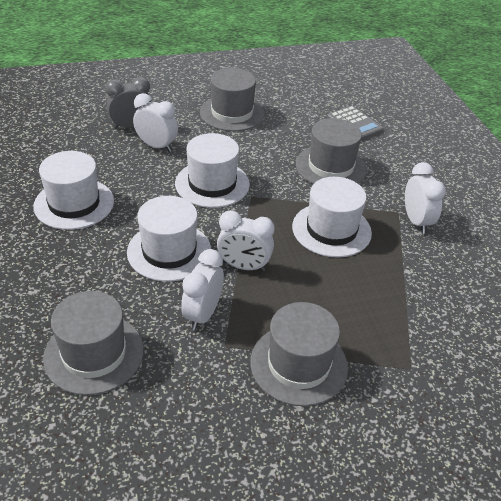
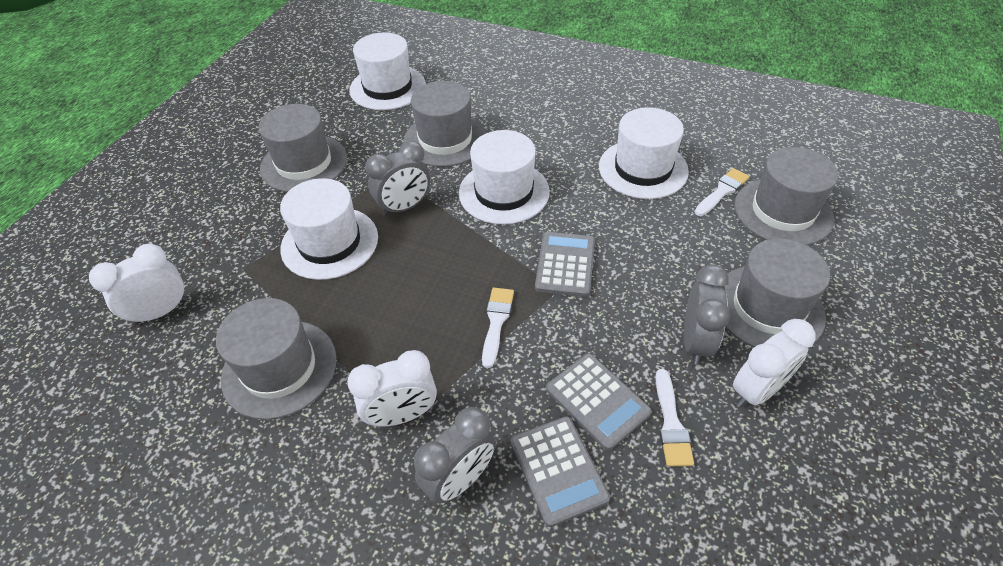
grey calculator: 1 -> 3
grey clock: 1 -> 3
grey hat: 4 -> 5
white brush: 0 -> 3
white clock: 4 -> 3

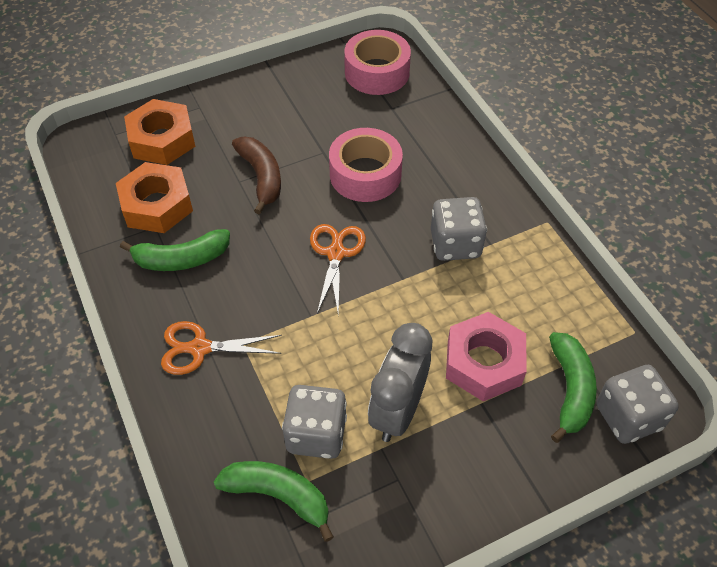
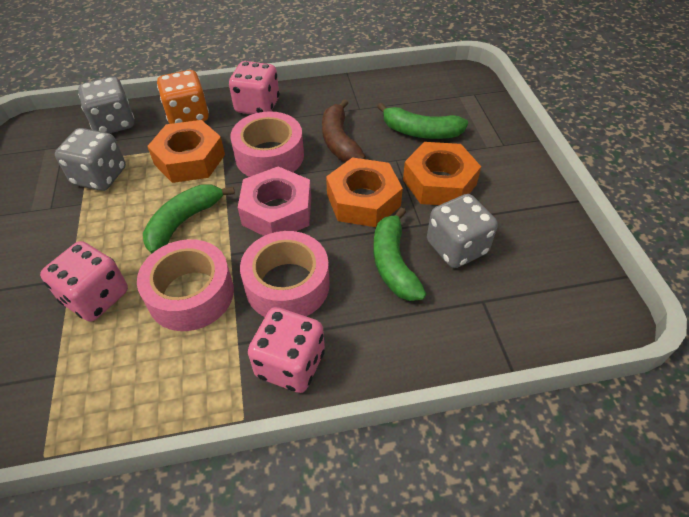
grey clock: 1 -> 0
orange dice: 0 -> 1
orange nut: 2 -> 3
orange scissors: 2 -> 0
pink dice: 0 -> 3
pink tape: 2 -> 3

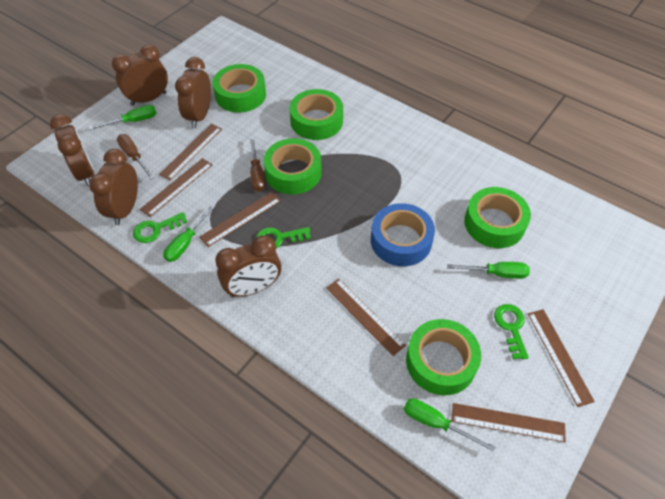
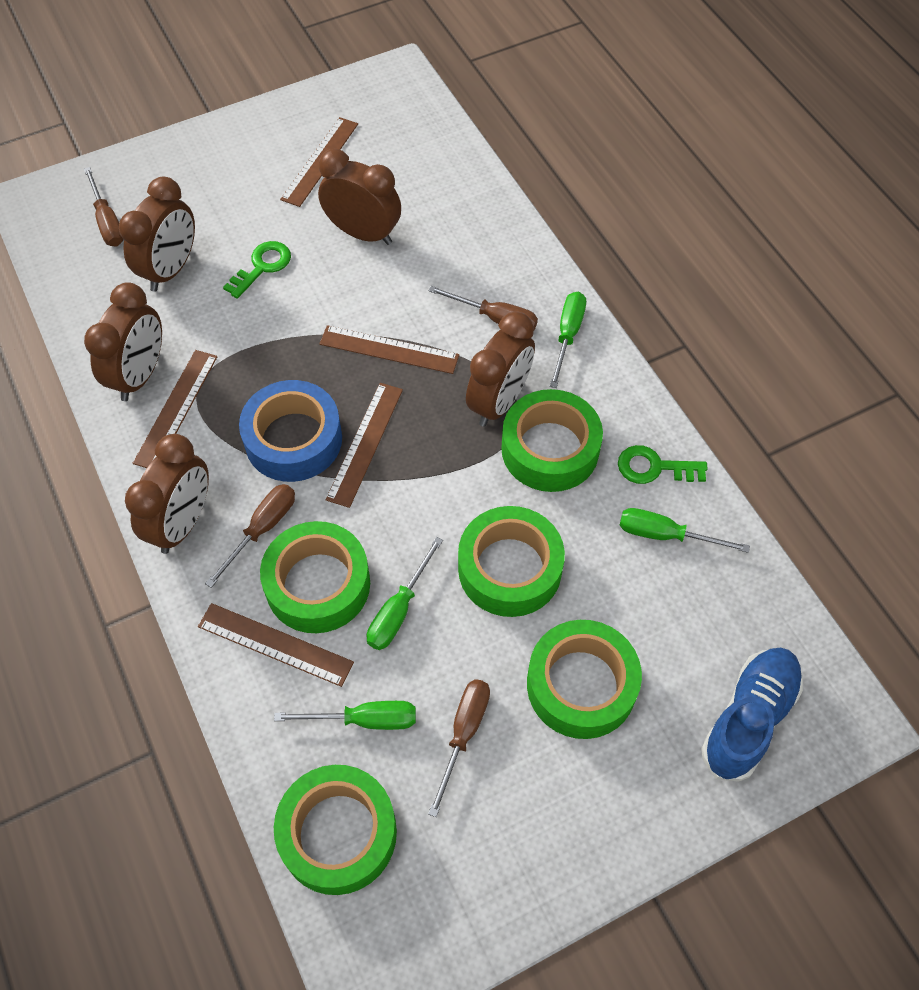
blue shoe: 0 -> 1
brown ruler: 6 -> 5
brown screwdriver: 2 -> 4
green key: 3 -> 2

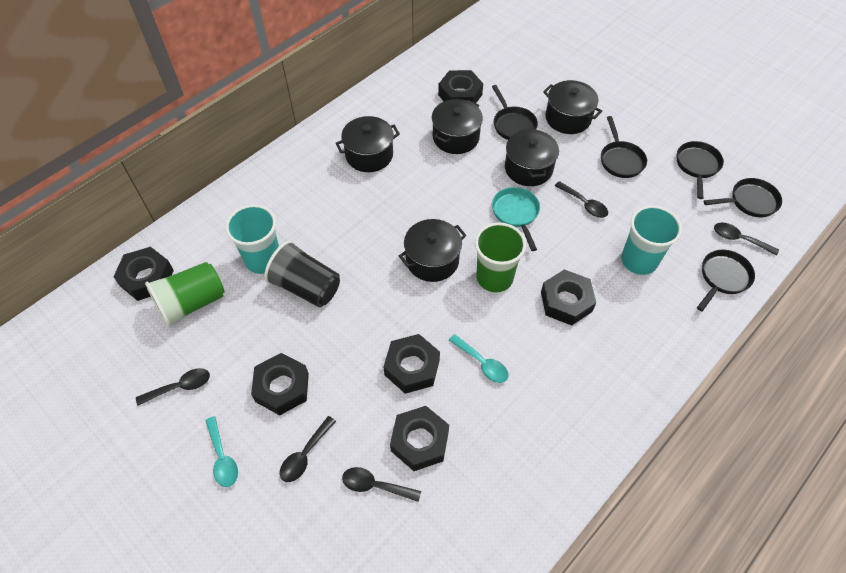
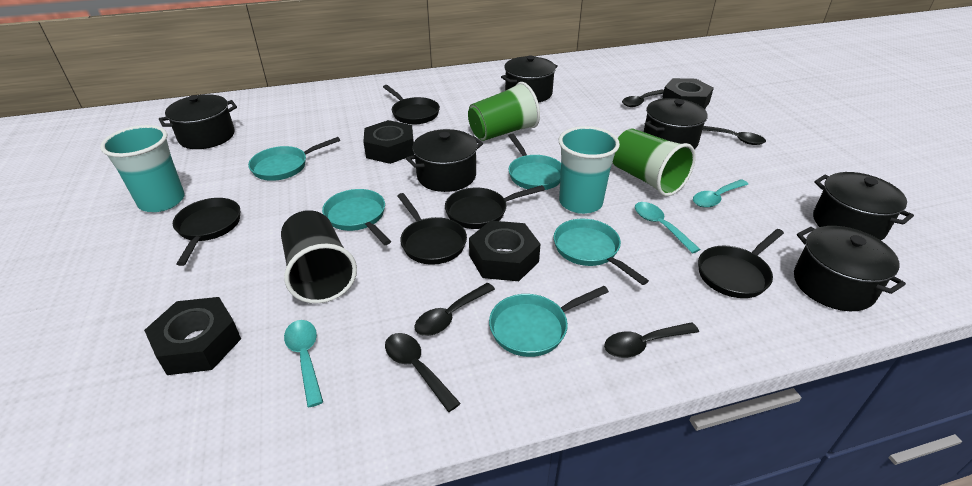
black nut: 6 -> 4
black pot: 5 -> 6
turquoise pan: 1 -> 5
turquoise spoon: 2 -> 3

•••

**Aim of the task**: Print exactly, and print only, the lines from the line with "white clock: 4 -> 3" through the last line of the entries, both ends included. No pictures belong in the result.

**Response area**:
white clock: 4 -> 3

grey clock: 1 -> 0
orange dice: 0 -> 1
orange nut: 2 -> 3
orange scissors: 2 -> 0
pink dice: 0 -> 3
pink tape: 2 -> 3

blue shoe: 0 -> 1
brown ruler: 6 -> 5
brown screwdriver: 2 -> 4
green key: 3 -> 2

black nut: 6 -> 4
black pot: 5 -> 6
turquoise pan: 1 -> 5
turquoise spoon: 2 -> 3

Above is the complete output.